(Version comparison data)

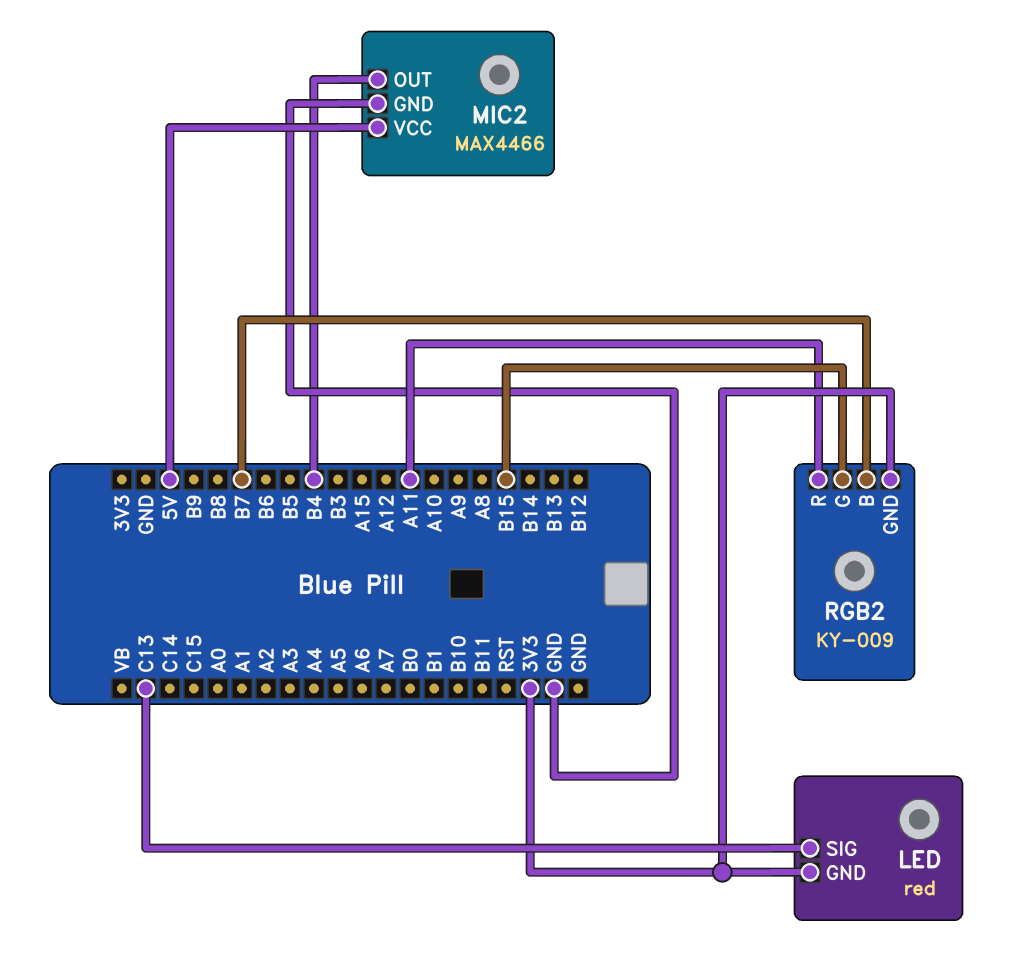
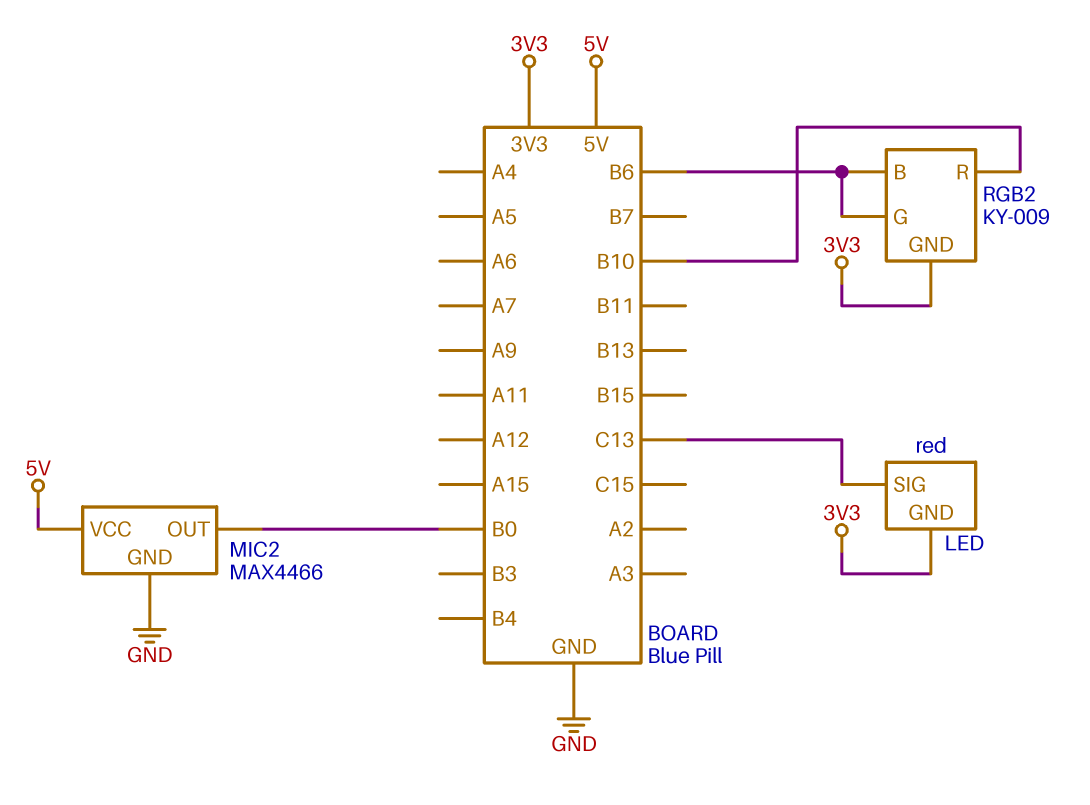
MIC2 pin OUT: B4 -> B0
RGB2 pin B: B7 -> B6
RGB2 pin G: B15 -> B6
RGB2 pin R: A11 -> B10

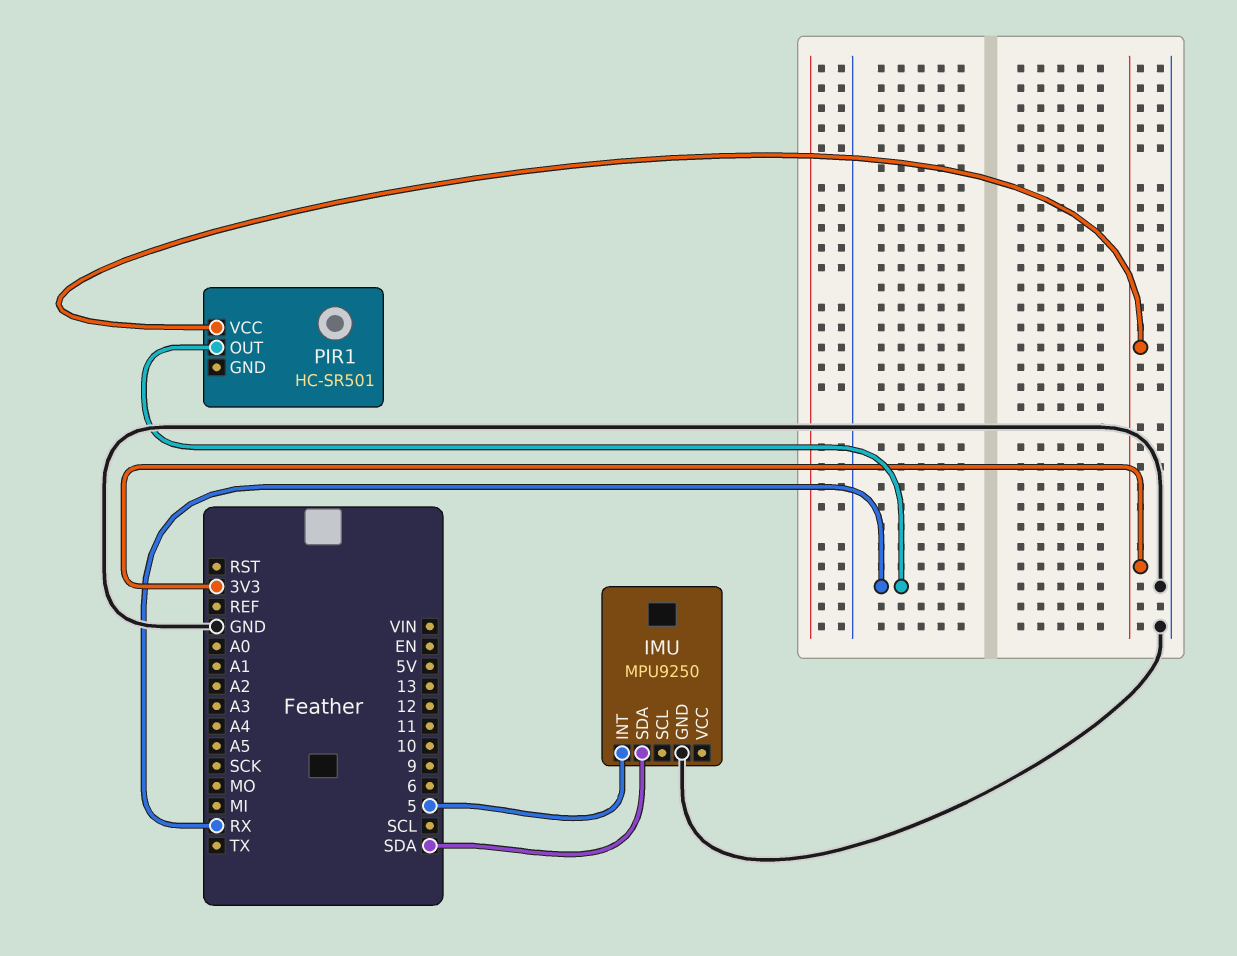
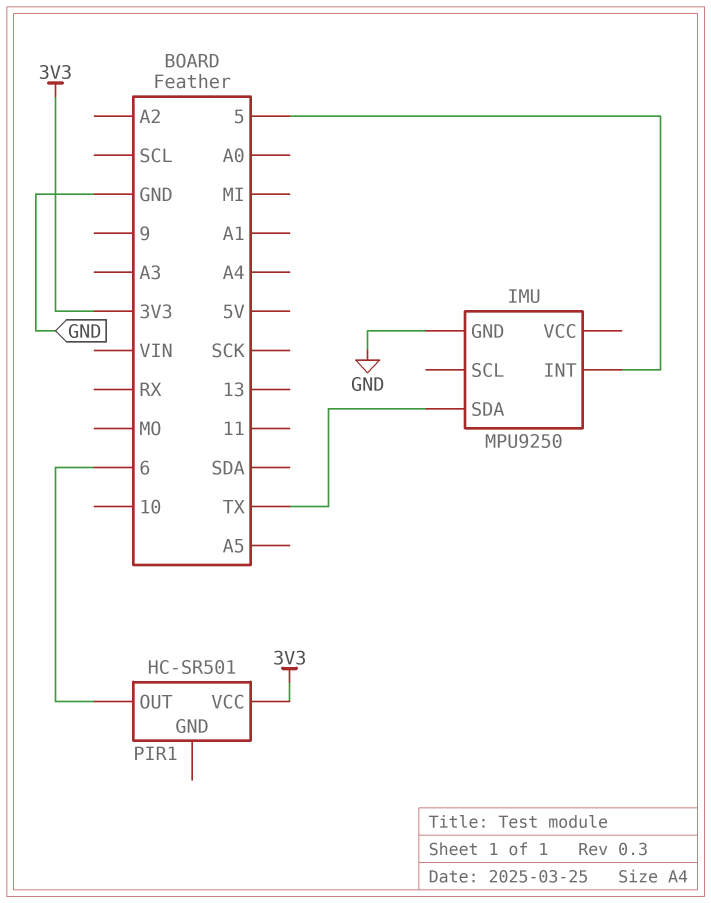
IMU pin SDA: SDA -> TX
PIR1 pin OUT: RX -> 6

Work required » In the transcription, every picture is to be excluded and the records above given again exactly.

Answer section »
MIC2 pin OUT: B4 -> B0
RGB2 pin B: B7 -> B6
RGB2 pin G: B15 -> B6
RGB2 pin R: A11 -> B10

IMU pin SDA: SDA -> TX
PIR1 pin OUT: RX -> 6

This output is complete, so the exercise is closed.